(Change detection data)
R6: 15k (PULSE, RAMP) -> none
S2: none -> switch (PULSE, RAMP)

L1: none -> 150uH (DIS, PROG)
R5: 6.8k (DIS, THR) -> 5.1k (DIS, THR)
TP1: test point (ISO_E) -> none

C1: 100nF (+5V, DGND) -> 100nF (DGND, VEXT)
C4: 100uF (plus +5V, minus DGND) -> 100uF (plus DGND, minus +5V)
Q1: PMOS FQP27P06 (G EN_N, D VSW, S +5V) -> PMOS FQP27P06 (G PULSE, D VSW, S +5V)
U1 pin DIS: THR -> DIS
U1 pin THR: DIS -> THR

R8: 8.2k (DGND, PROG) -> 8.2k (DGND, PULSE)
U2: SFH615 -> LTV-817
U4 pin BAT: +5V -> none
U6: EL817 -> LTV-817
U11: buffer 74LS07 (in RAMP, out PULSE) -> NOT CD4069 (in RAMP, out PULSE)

What you should do – Starting at the line with "TP1: test point (ISO_E) -> none", copy every line up to and including the last one in the entries above.

Output for this task –
TP1: test point (ISO_E) -> none

C1: 100nF (+5V, DGND) -> 100nF (DGND, VEXT)
C4: 100uF (plus +5V, minus DGND) -> 100uF (plus DGND, minus +5V)
Q1: PMOS FQP27P06 (G EN_N, D VSW, S +5V) -> PMOS FQP27P06 (G PULSE, D VSW, S +5V)
U1 pin DIS: THR -> DIS
U1 pin THR: DIS -> THR

R8: 8.2k (DGND, PROG) -> 8.2k (DGND, PULSE)
U2: SFH615 -> LTV-817
U4 pin BAT: +5V -> none
U6: EL817 -> LTV-817
U11: buffer 74LS07 (in RAMP, out PULSE) -> NOT CD4069 (in RAMP, out PULSE)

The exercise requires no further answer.